AIM OF THE TASK: Please output only the lines that begin at the line with "D1: none -> LED red (A W4, K W9)" and run through the end of the entries below, exactly as written. Drop all pictures.

--- START ---

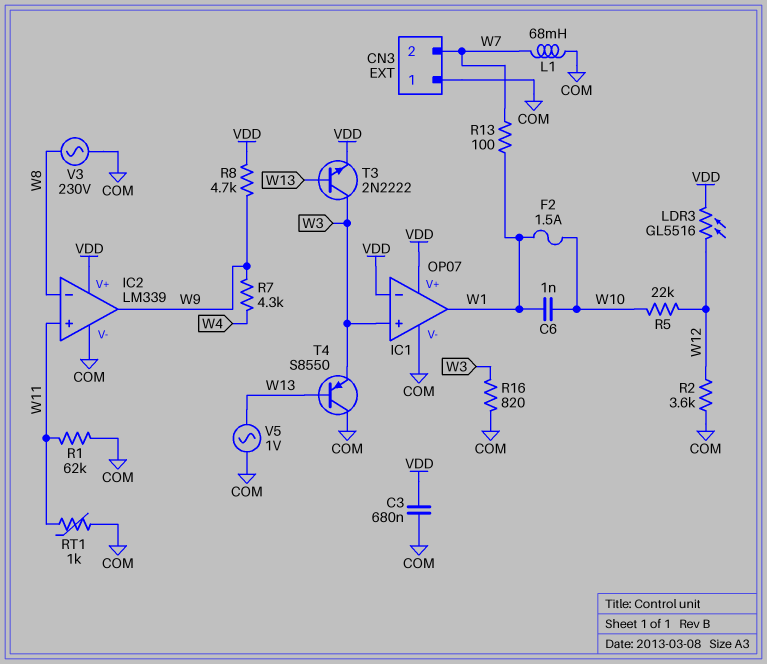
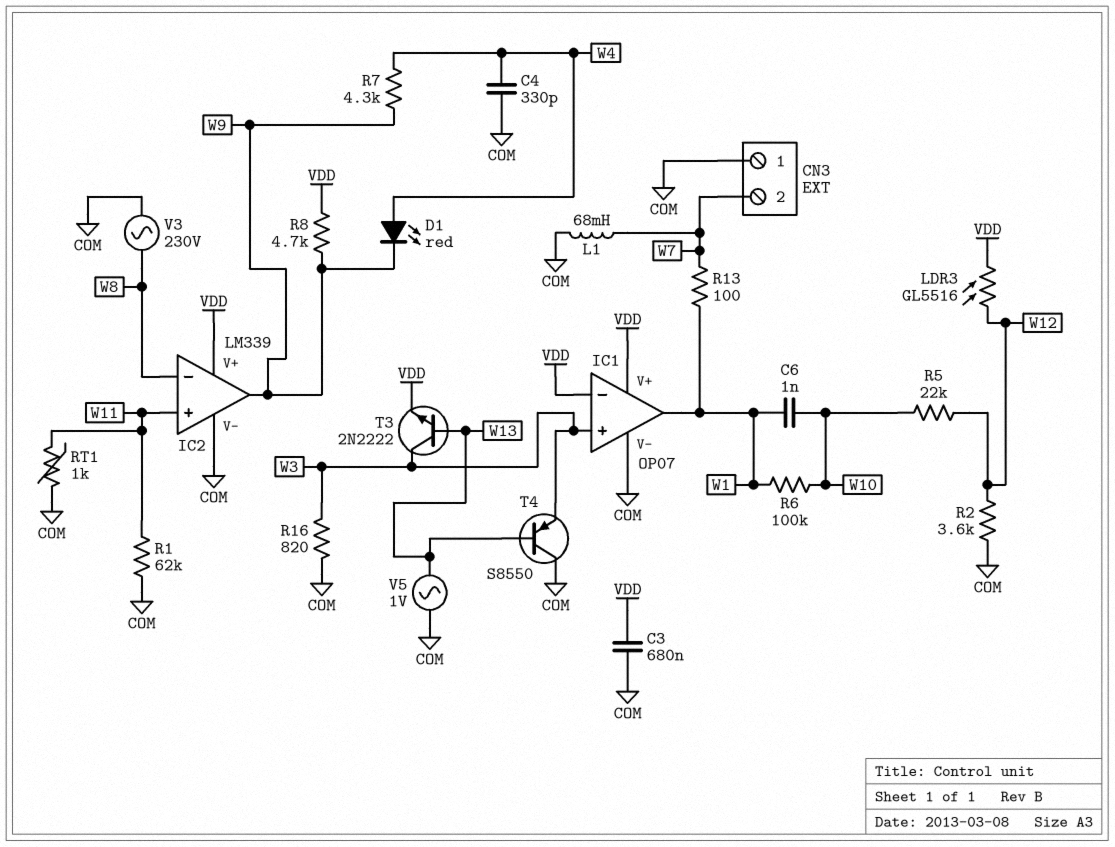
C4: none -> 330pF (COM, W4)
D1: none -> LED red (A W4, K W9)
F2: 1.5A (W1, W10) -> none
R6: none -> 100k (W1, W10)

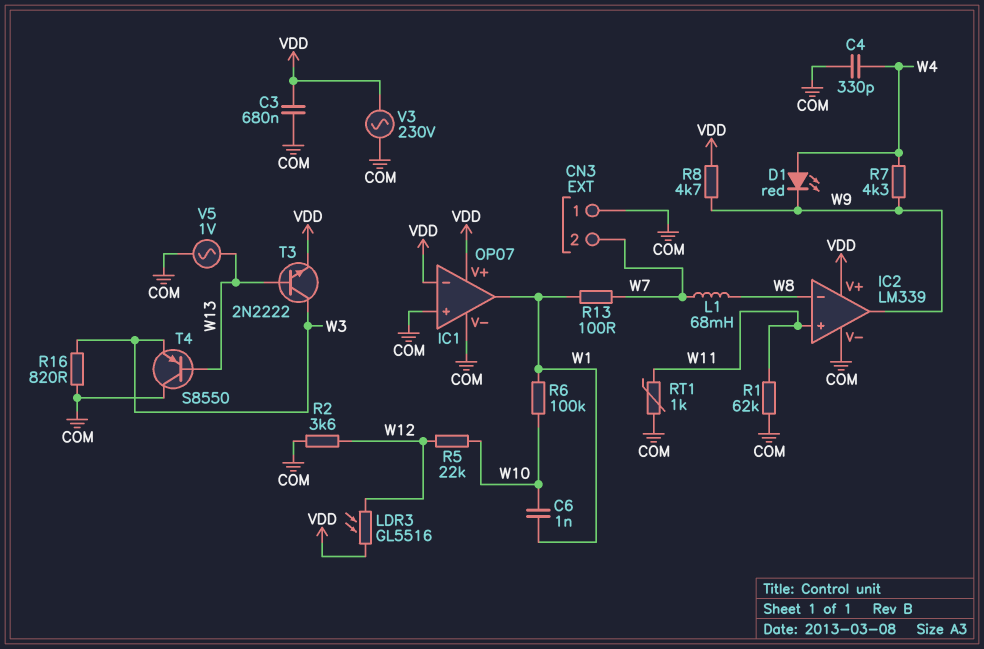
IC1 pin in+: W3 -> COM
L1: 68mH (COM, W7) -> 68mH (W7, W8)
V3: AC 230V (COM, W8) -> AC 230V (COM, VDD)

--- END ---

OUTPUT BELOW:
D1: none -> LED red (A W4, K W9)
F2: 1.5A (W1, W10) -> none
R6: none -> 100k (W1, W10)

IC1 pin in+: W3 -> COM
L1: 68mH (COM, W7) -> 68mH (W7, W8)
V3: AC 230V (COM, W8) -> AC 230V (COM, VDD)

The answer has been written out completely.